(Object matching data)
────────────────
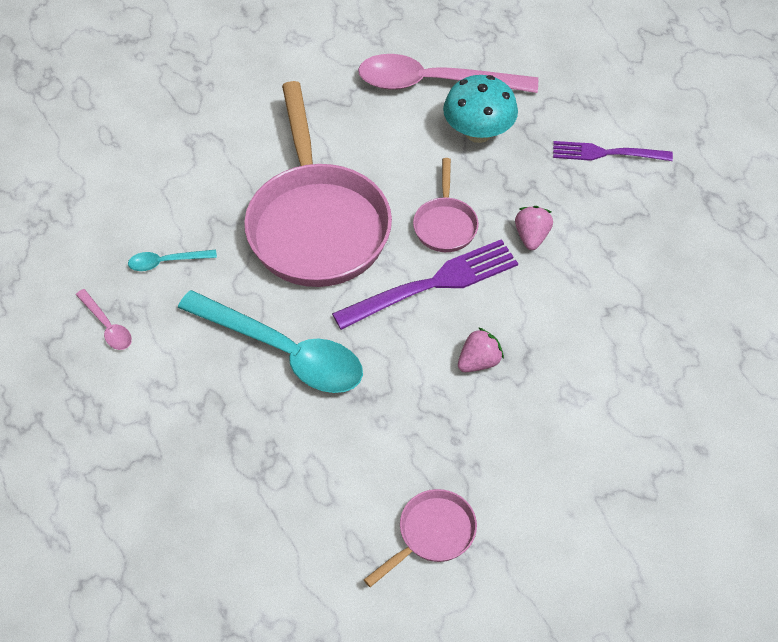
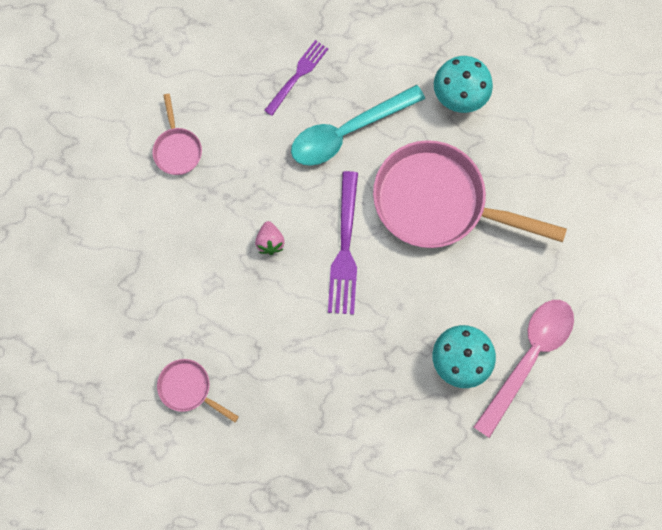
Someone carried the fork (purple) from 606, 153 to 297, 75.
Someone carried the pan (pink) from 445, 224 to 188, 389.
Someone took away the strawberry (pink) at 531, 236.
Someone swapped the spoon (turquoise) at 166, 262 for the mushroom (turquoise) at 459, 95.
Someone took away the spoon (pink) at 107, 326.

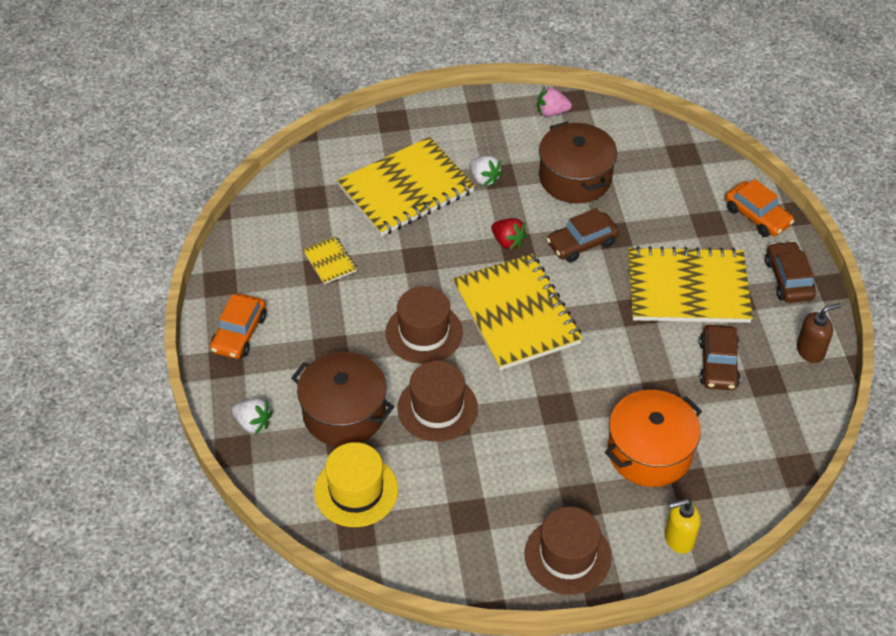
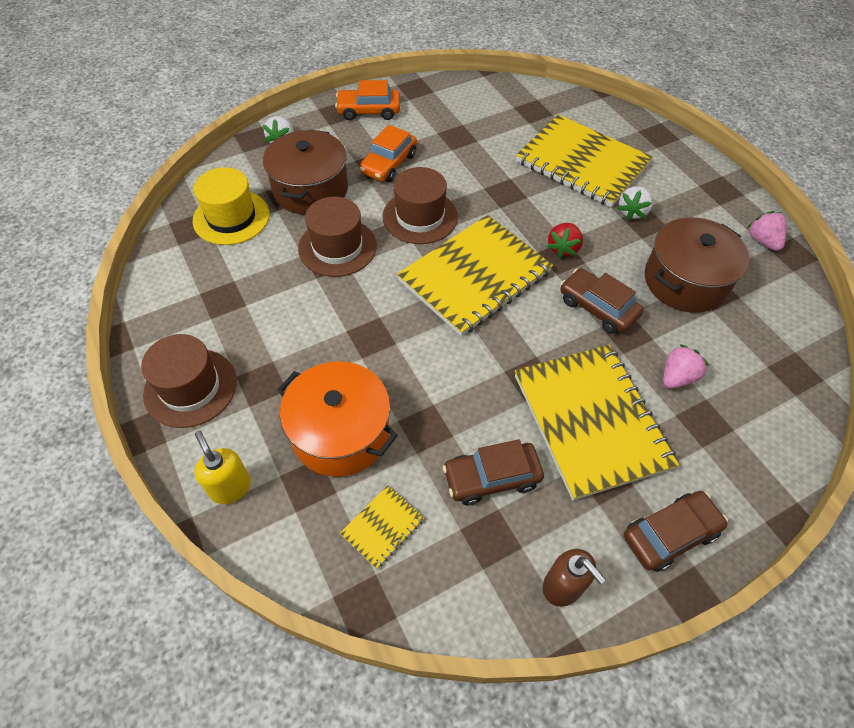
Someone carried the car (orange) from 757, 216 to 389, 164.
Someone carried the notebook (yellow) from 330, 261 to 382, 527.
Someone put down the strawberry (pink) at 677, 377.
────────────────
## [Work instructions]
Set the pictures aside and restate word for word only the lines from the line containing "Someone took away the spoon" through the end of the entries above, both included.

## [Result for this task]
Someone took away the spoon (pink) at 107, 326.

Someone carried the car (orange) from 757, 216 to 389, 164.
Someone carried the notebook (yellow) from 330, 261 to 382, 527.
Someone put down the strawberry (pink) at 677, 377.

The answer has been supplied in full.